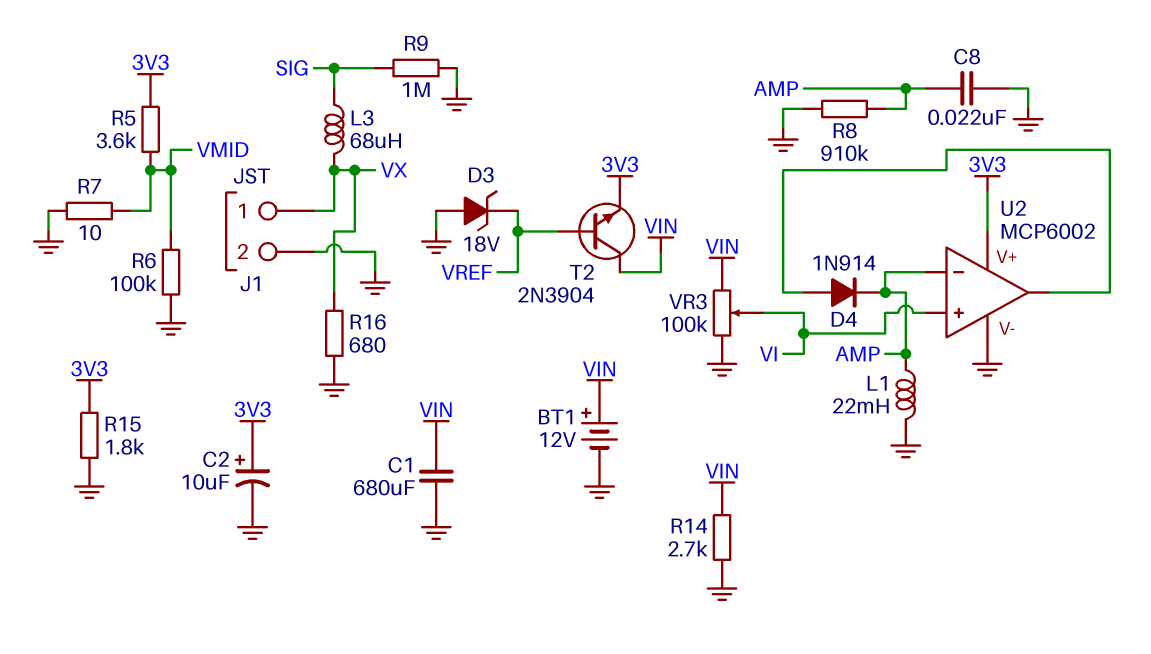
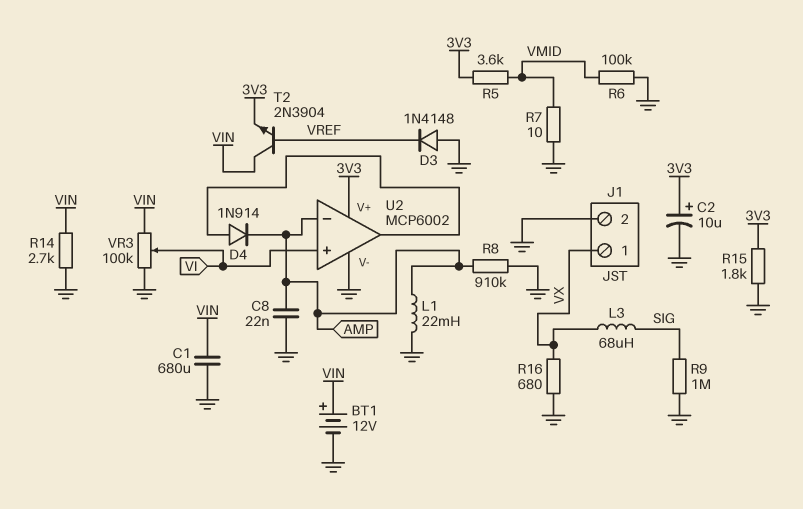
D3: zener 18V (A GND, K VREF) -> diode 1N4148 (A GND, K VREF)

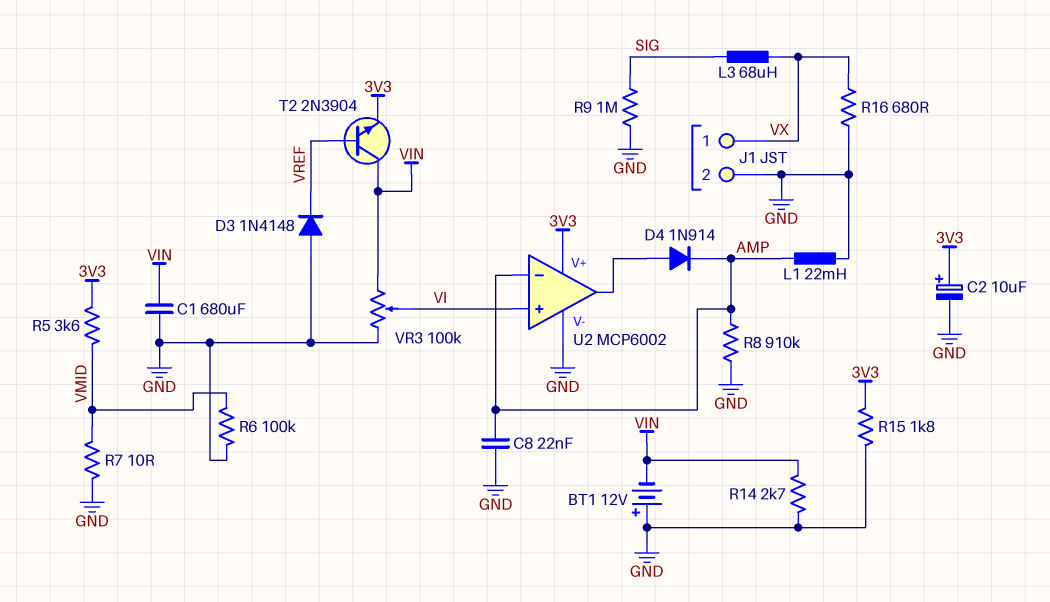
BT1: 12V (plus VIN, minus GND) -> 12V (plus GND, minus VIN)

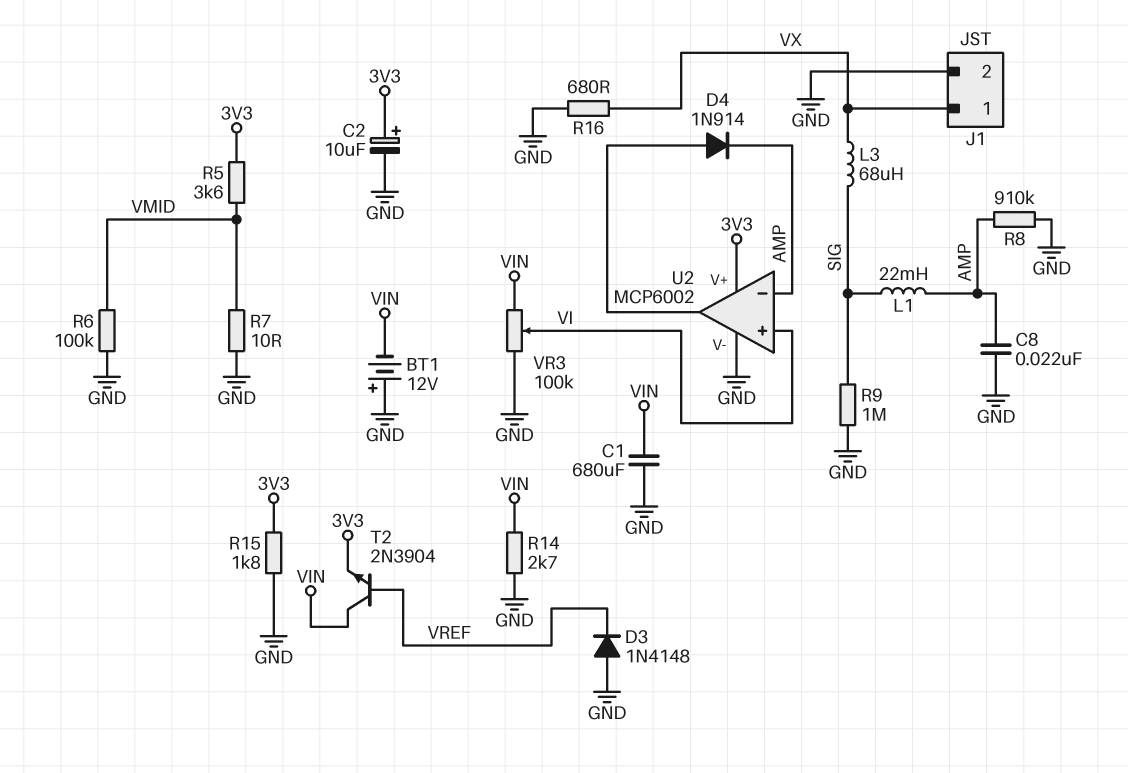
L1: 22mH (AMP, GND) -> 22mH (AMP, SIG)

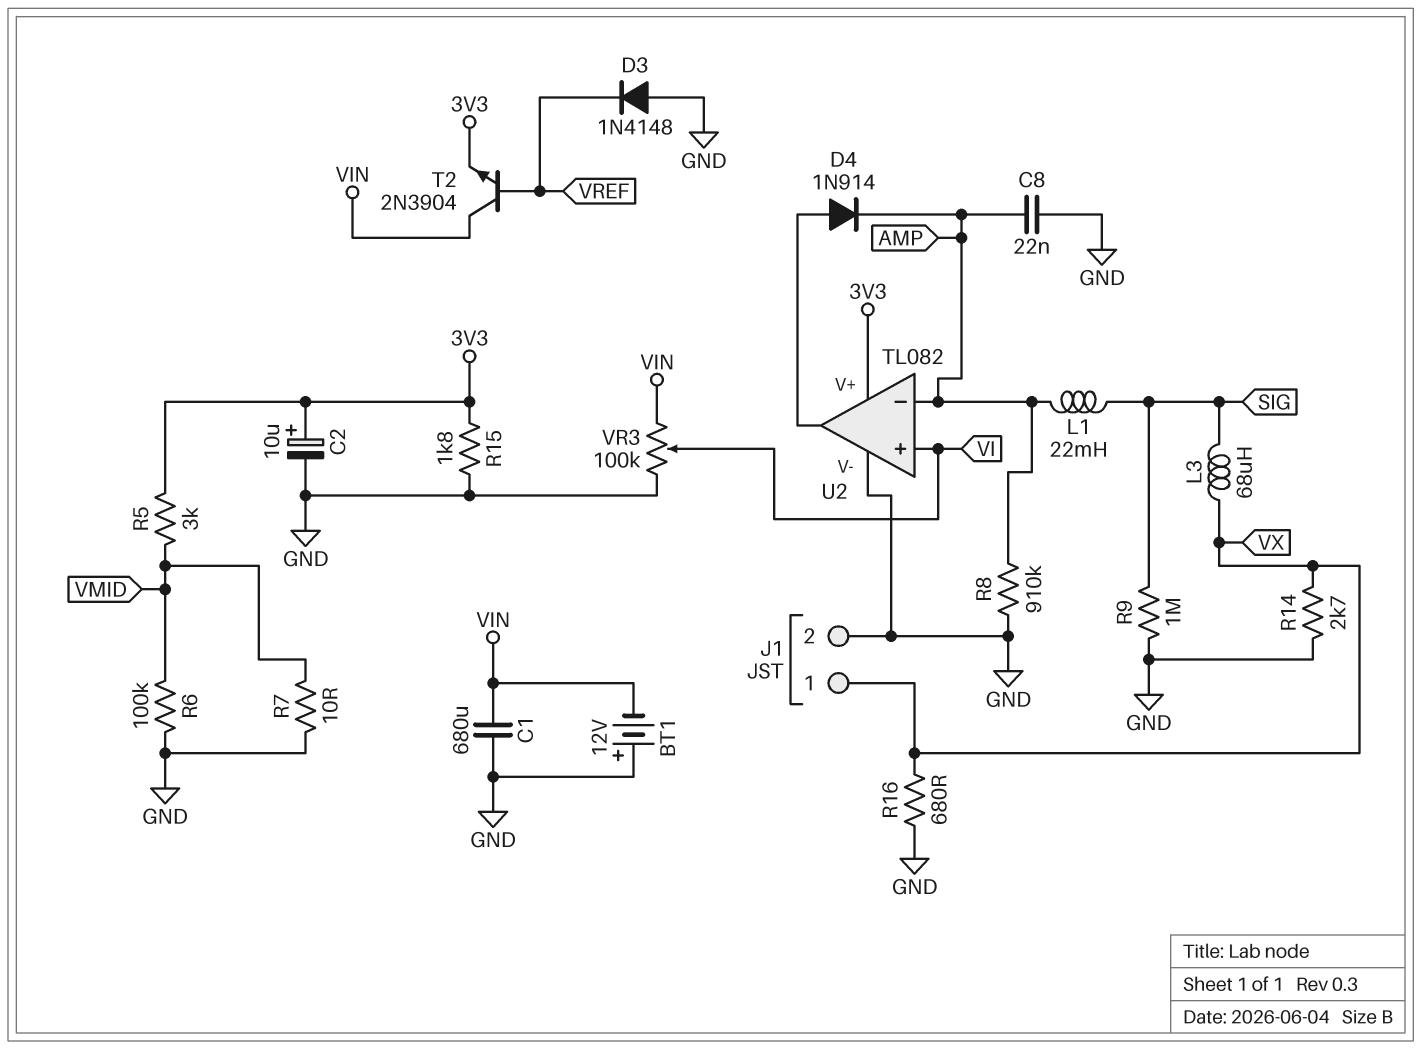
R5: 3.6k (3V3, VMID) -> 3k (3V3, VMID)
R14: 2.7k (GND, VIN) -> 2.7k (GND, VX)
U2: MCP6002 -> TL082

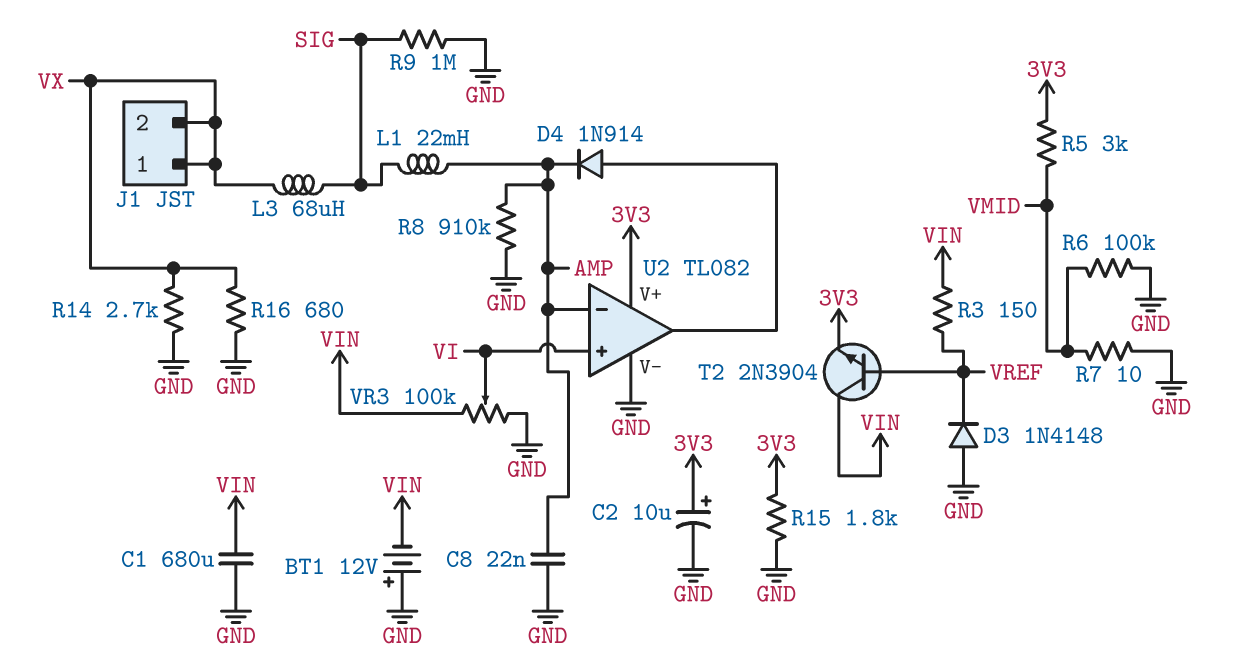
J1 pin 2: GND -> VX
R3: none -> 150 (VIN, VREF)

§ **Activity**
Your answer should be a single number: the count of lines in the records that contain "VREF".

§ **Problem solution**
2